Coordinate-based object records

+ + + + +

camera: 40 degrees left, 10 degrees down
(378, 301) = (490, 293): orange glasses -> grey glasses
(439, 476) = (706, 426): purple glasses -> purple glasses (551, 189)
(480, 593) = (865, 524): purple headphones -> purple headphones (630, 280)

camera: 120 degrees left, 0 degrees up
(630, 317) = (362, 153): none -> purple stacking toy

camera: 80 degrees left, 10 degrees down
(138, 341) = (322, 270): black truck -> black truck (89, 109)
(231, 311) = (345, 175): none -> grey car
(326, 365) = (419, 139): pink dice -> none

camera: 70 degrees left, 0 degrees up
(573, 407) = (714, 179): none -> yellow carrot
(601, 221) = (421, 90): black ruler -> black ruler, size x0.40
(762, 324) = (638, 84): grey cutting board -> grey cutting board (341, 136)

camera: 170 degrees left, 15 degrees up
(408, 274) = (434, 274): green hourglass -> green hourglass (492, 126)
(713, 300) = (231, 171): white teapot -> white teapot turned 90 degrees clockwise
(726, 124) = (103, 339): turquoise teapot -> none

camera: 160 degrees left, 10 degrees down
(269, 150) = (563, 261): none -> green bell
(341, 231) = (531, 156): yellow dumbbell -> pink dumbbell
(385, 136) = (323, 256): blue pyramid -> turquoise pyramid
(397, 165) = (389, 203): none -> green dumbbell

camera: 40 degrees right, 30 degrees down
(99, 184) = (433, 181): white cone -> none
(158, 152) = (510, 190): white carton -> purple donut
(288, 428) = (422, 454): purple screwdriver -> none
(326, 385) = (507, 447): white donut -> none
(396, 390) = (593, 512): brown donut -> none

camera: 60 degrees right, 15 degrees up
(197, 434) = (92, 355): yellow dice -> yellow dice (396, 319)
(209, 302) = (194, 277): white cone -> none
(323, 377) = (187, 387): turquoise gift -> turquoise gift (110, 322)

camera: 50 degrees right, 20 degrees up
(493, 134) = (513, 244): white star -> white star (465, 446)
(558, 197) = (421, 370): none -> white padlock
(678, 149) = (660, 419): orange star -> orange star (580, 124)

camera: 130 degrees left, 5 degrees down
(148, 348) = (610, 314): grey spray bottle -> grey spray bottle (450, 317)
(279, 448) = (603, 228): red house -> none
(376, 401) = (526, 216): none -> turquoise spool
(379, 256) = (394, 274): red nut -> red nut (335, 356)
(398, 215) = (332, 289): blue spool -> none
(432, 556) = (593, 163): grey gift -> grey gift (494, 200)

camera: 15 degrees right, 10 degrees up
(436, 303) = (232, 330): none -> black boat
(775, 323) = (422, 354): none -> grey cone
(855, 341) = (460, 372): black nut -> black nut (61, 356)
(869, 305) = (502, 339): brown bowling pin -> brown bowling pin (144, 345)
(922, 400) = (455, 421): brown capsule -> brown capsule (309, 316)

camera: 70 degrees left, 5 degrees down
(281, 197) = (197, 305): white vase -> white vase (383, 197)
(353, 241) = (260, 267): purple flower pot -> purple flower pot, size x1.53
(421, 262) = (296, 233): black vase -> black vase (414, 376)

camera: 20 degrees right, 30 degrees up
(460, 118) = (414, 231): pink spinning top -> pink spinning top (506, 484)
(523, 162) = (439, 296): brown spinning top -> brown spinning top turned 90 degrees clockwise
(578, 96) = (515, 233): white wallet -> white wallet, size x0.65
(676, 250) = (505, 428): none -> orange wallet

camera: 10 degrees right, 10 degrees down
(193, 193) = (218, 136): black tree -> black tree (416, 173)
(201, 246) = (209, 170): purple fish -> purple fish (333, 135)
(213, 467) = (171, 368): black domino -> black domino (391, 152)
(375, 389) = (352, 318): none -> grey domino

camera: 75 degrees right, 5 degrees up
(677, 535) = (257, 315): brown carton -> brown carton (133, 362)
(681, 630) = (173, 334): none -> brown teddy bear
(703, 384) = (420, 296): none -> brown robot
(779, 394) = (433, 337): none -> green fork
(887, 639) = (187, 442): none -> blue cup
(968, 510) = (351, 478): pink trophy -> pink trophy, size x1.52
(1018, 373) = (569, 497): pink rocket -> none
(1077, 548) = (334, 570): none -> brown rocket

+ + + + +

* _EXERCISE GOAL_
Report every line in the data that holds "donut", copying each one.

* _WORKED SOLUTION_
(158, 152) = (510, 190): white carton -> purple donut
(326, 385) = (507, 447): white donut -> none
(396, 390) = (593, 512): brown donut -> none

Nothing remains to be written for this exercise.